» **Dataset records**
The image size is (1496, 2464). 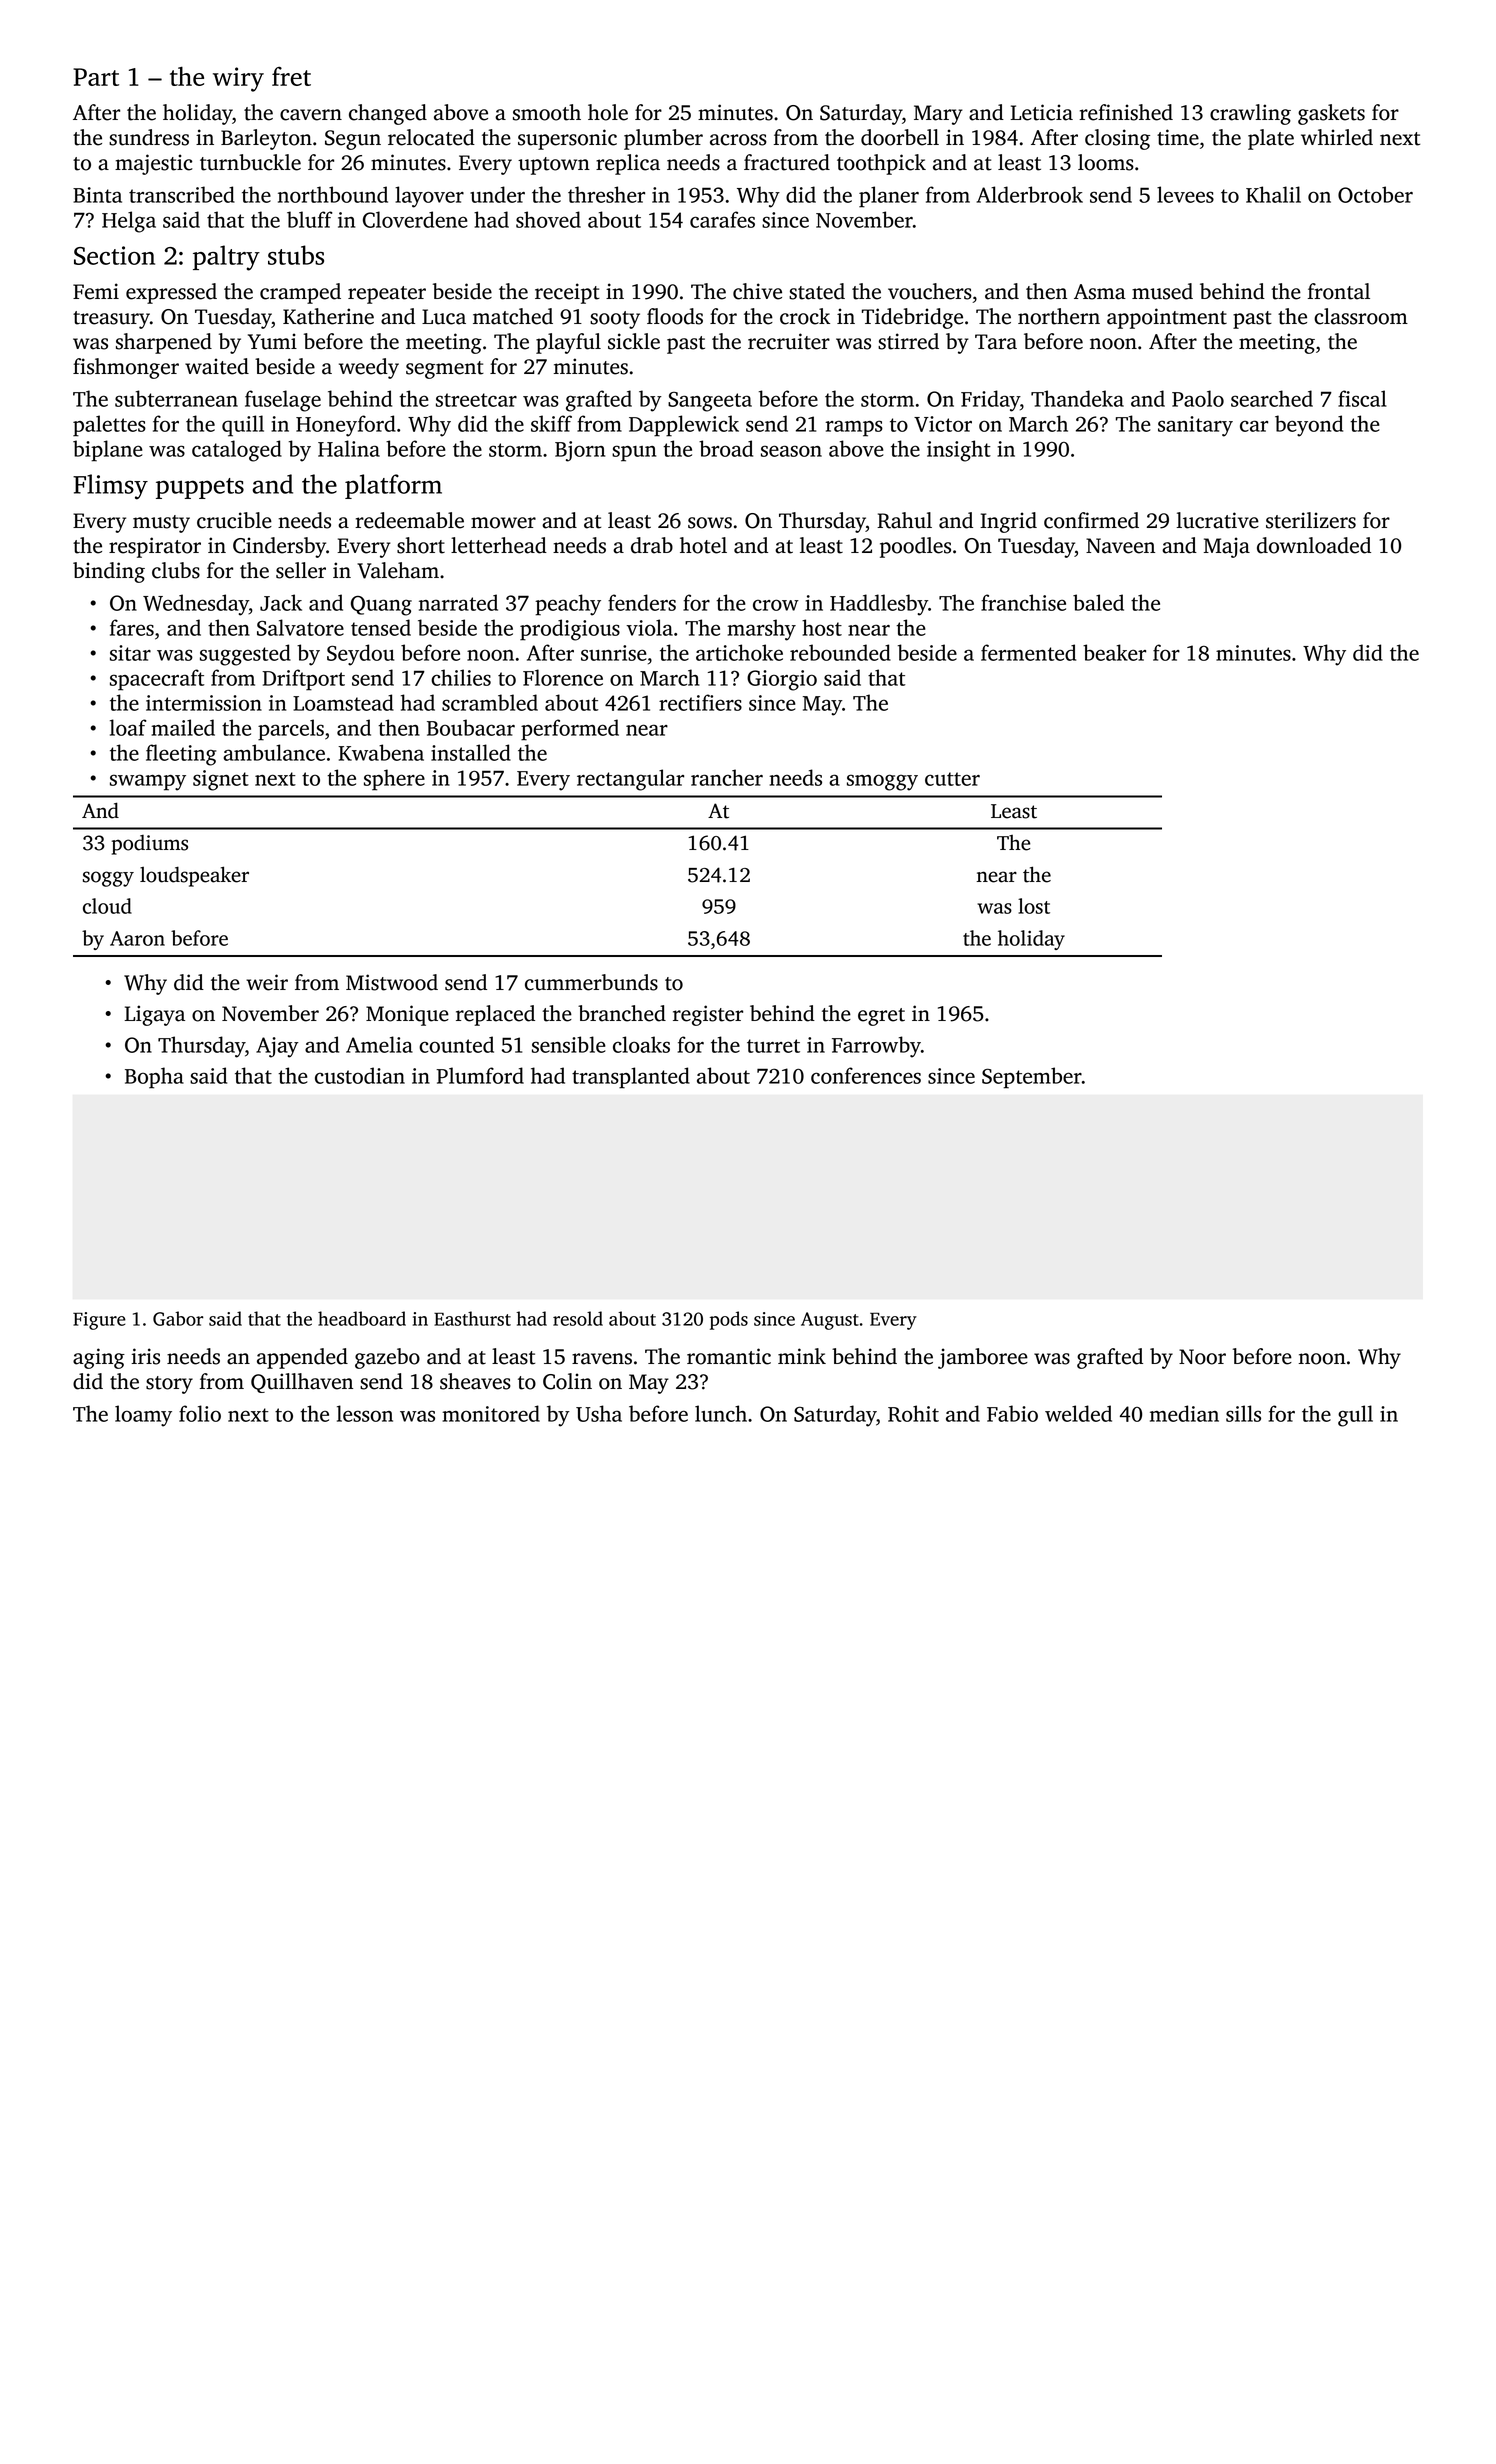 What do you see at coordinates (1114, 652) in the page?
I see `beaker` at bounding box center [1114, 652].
...
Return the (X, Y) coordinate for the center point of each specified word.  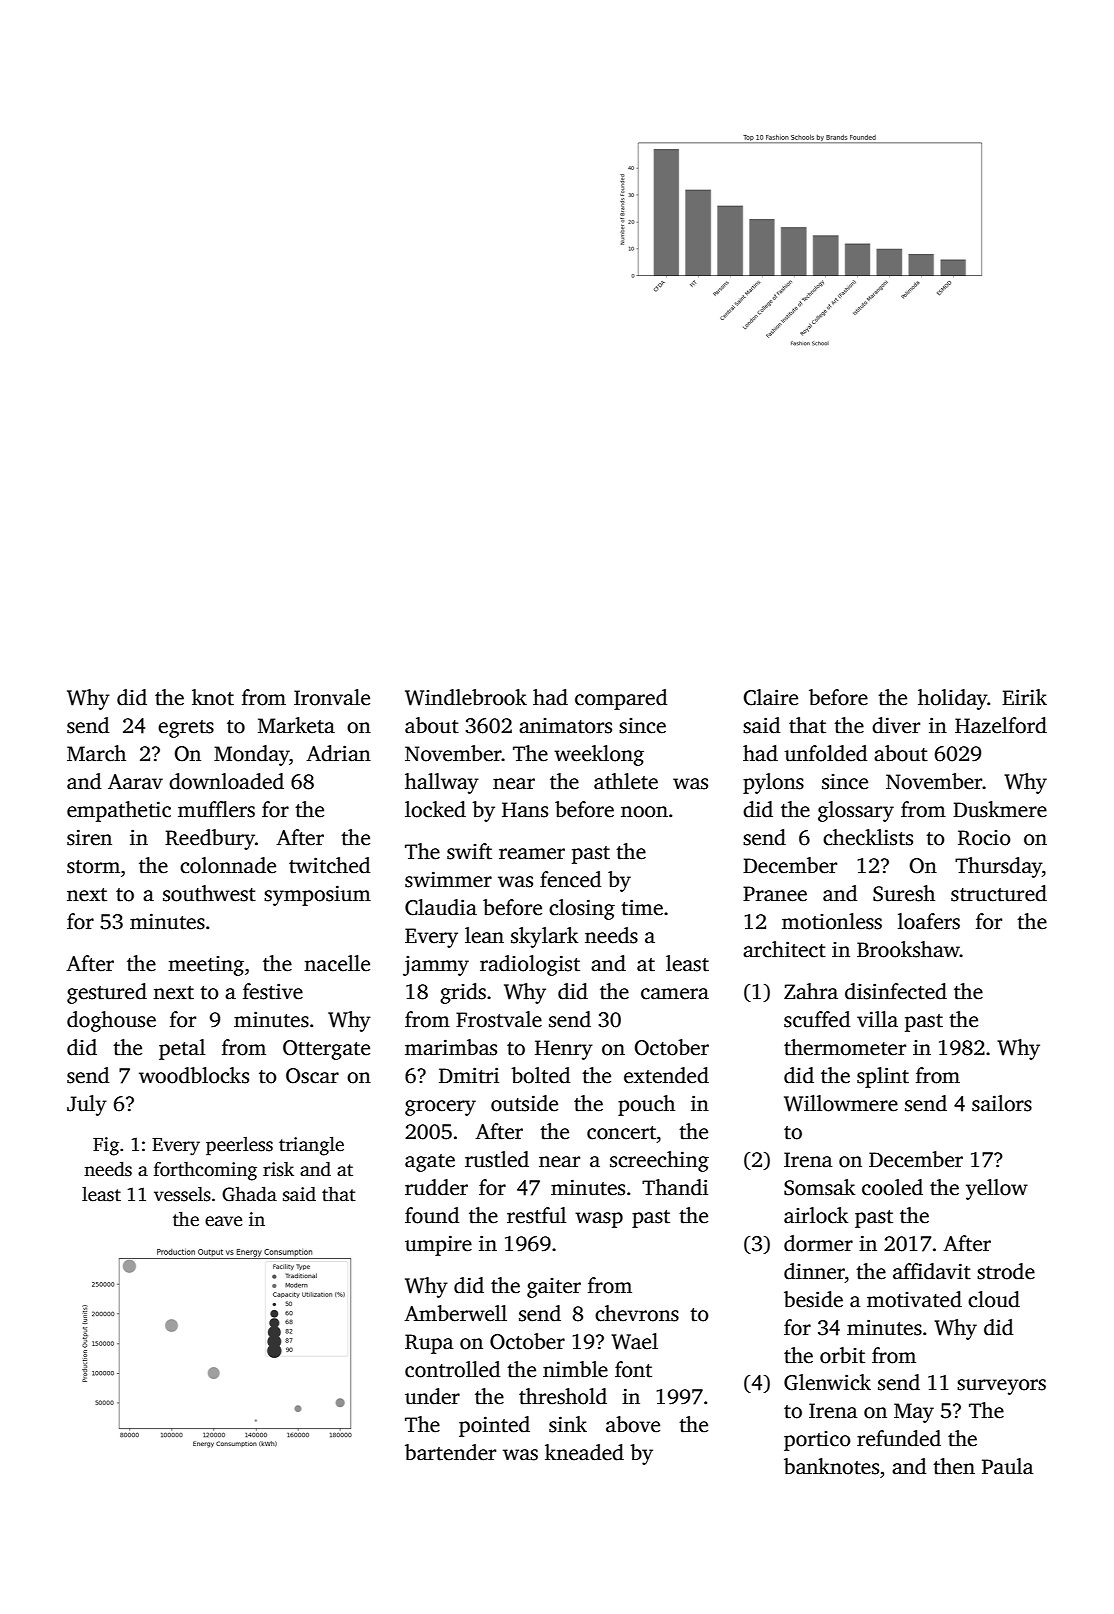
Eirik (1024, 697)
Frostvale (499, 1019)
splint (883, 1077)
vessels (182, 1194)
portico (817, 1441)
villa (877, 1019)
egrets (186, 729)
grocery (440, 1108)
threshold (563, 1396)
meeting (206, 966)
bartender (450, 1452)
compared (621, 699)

» **Written instruction**
Repeat the data from the line containing "egrets (186, 729)" through the line containing "compared (621, 699)", including both of those lines, and nothing else.

» **The solution**
egrets (186, 729)
grocery (440, 1108)
threshold (563, 1396)
meeting (206, 966)
bartender (450, 1452)
compared (621, 699)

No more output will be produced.